##### SUPPLIED RECORDS

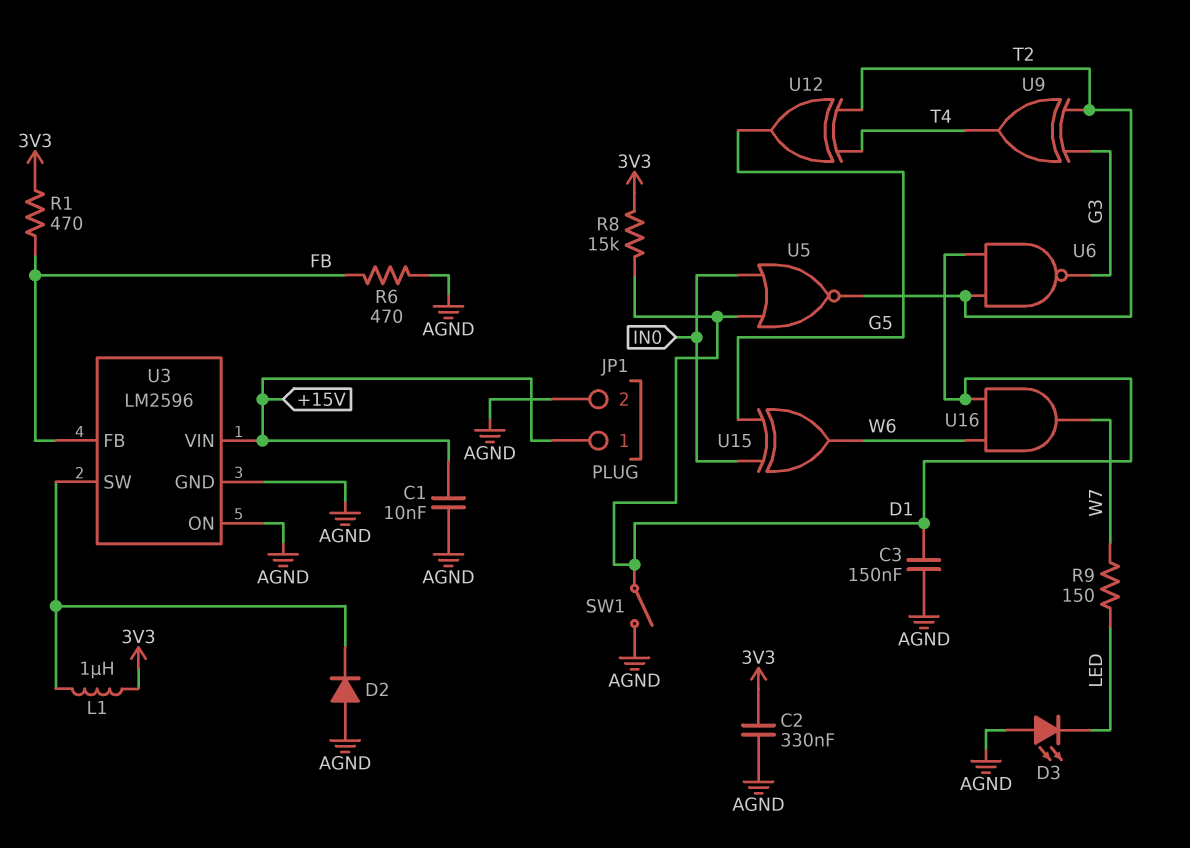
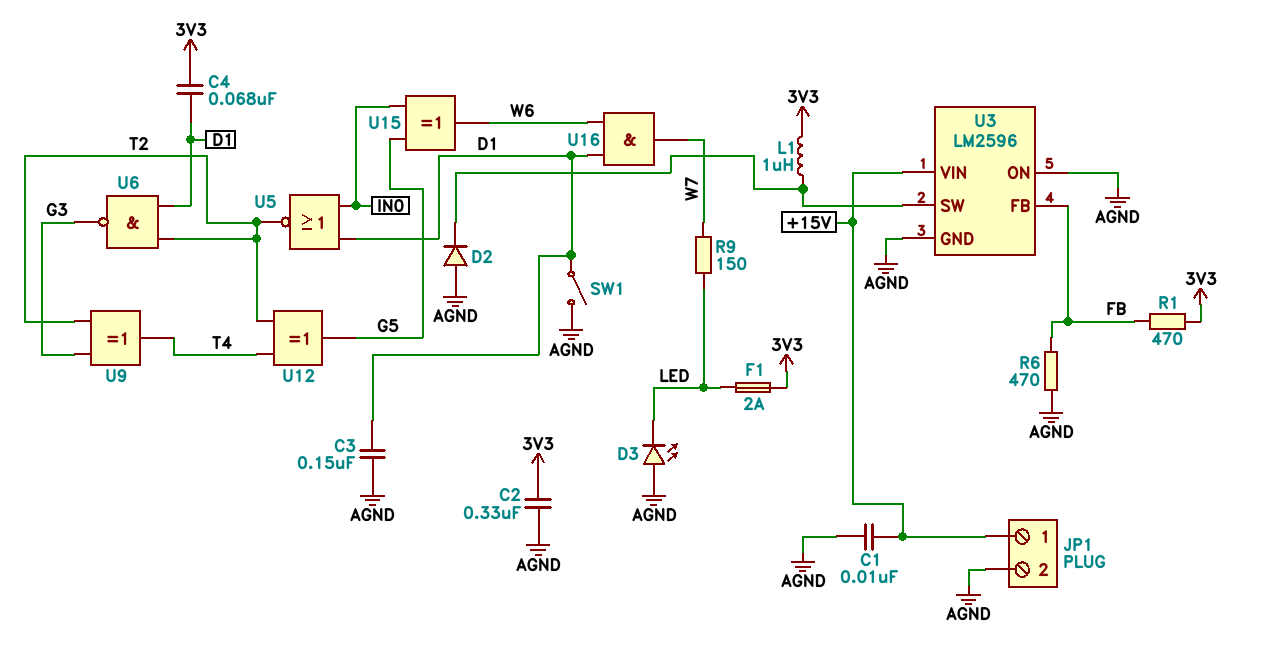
C4: none -> 68nF (3V3, D1)
F1: none -> 2A (3V3, LED)
R8: 15k (3V3, D1) -> none

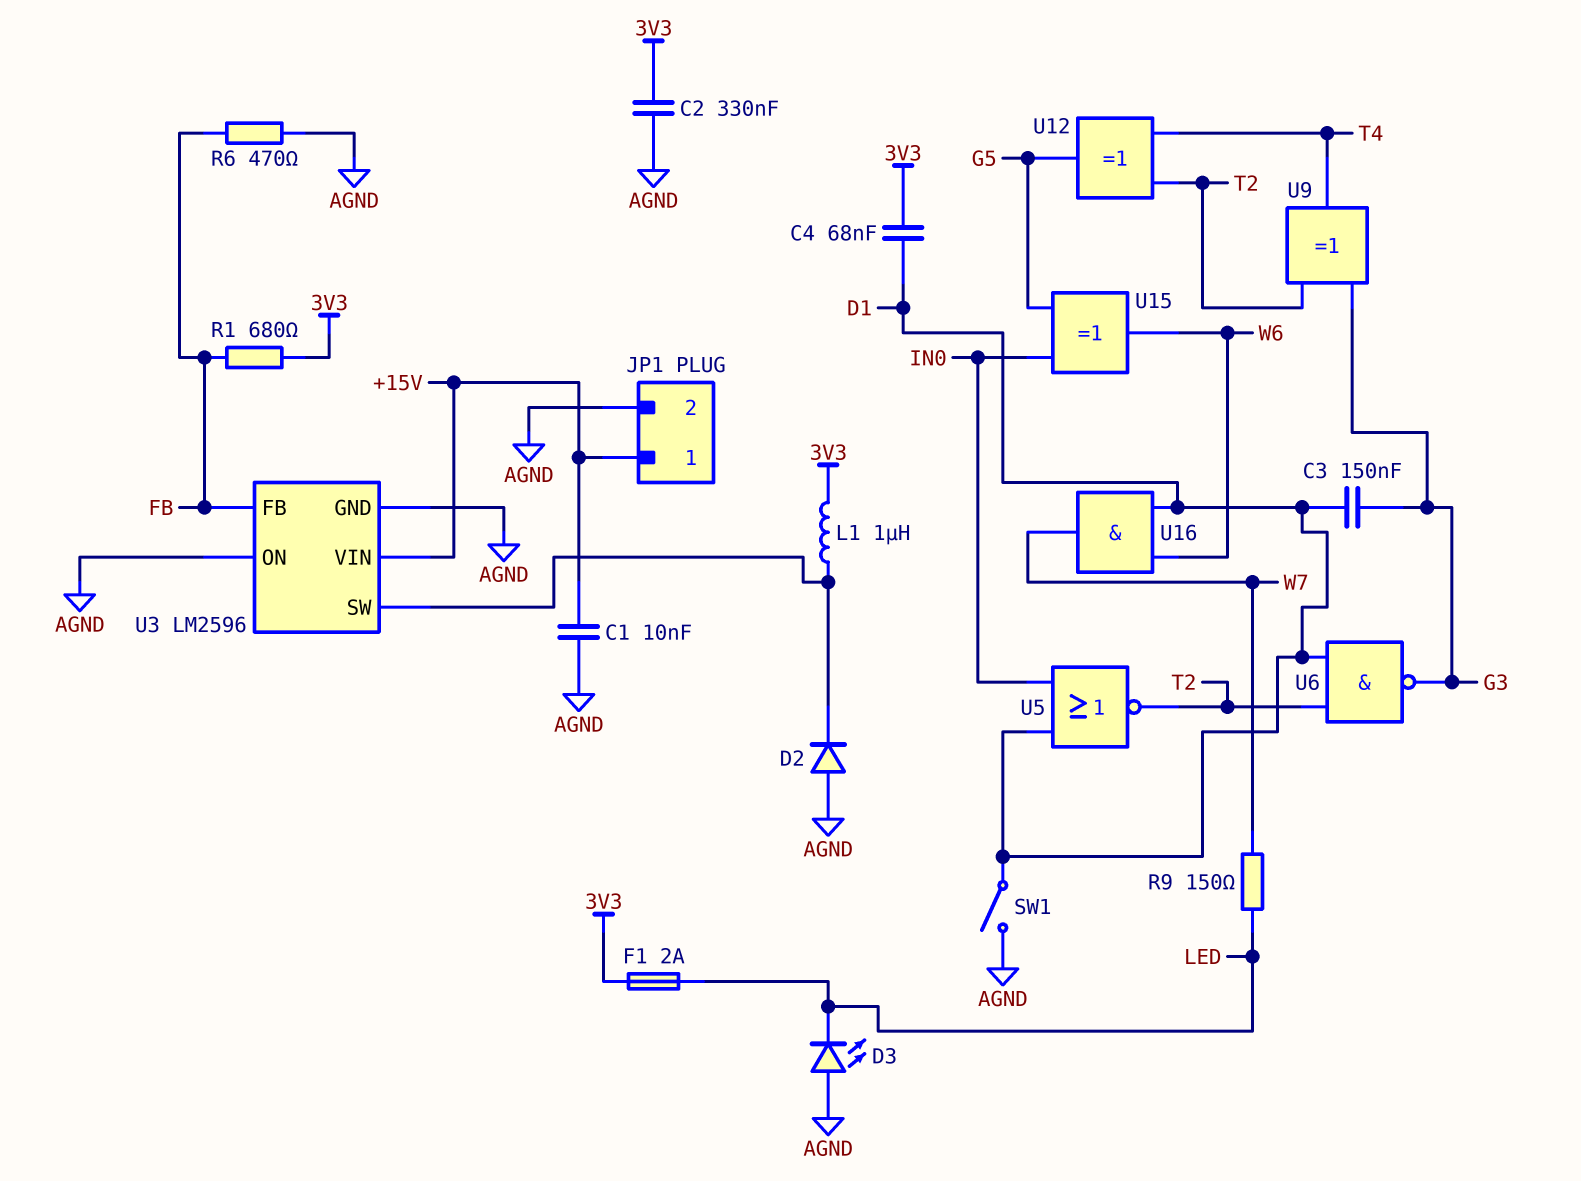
C3: 150nF (AGND, D1) -> 150nF (D1, G3)
R1: 470 (3V3, FB) -> 680 (3V3, FB)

##########

WHAT TO PRODUCE:
Pick out and copy the lines of the entries that hold the string "none".

ANSWER SPACE:
C4: none -> 68nF (3V3, D1)
F1: none -> 2A (3V3, LED)
R8: 15k (3V3, D1) -> none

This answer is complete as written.